Only the line containing "turquoise domino: 3 -> 0" and those after it, up to the end of the records below, are to be set down, exactly as written.

******************************

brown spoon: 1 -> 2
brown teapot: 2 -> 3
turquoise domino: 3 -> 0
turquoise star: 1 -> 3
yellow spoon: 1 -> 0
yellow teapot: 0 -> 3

******************************

- **Task solution**:
turquoise domino: 3 -> 0
turquoise star: 1 -> 3
yellow spoon: 1 -> 0
yellow teapot: 0 -> 3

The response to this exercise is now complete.